[DATA FOR THE TASK]:
____

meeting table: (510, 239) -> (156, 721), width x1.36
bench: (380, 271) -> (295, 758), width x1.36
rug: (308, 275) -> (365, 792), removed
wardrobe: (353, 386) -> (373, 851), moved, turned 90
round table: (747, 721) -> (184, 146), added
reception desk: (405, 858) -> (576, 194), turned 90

____

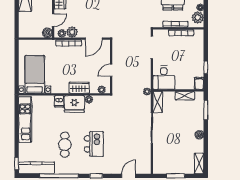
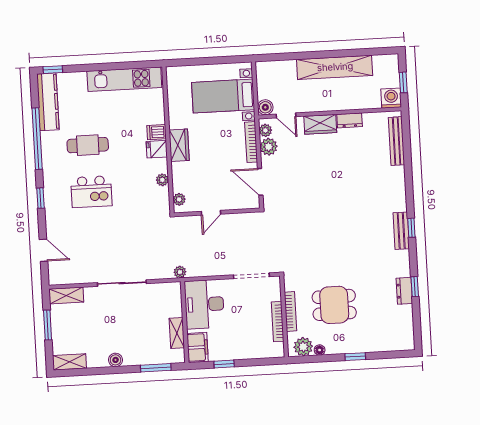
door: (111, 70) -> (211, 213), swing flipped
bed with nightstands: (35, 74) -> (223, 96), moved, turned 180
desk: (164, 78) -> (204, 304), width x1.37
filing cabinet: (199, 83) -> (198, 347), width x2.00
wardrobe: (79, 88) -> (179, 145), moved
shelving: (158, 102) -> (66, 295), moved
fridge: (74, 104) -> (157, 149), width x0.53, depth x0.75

____

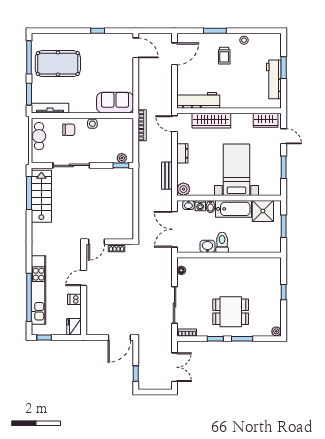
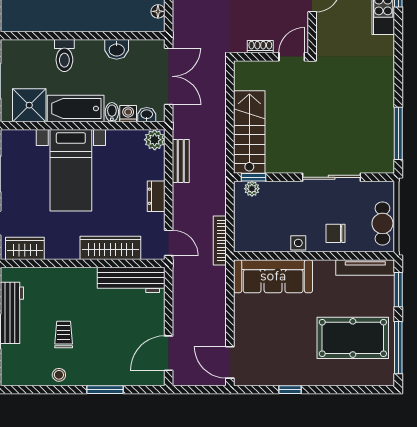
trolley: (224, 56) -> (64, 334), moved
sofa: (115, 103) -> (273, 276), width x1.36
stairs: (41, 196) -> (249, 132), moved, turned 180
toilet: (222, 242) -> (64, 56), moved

____

[TASK]: Search the material above for the word "desk", then copy out each line that has it.

[ANSWER BOX]:
reception desk: (405, 858) -> (576, 194), turned 90
desk: (164, 78) -> (204, 304), width x1.37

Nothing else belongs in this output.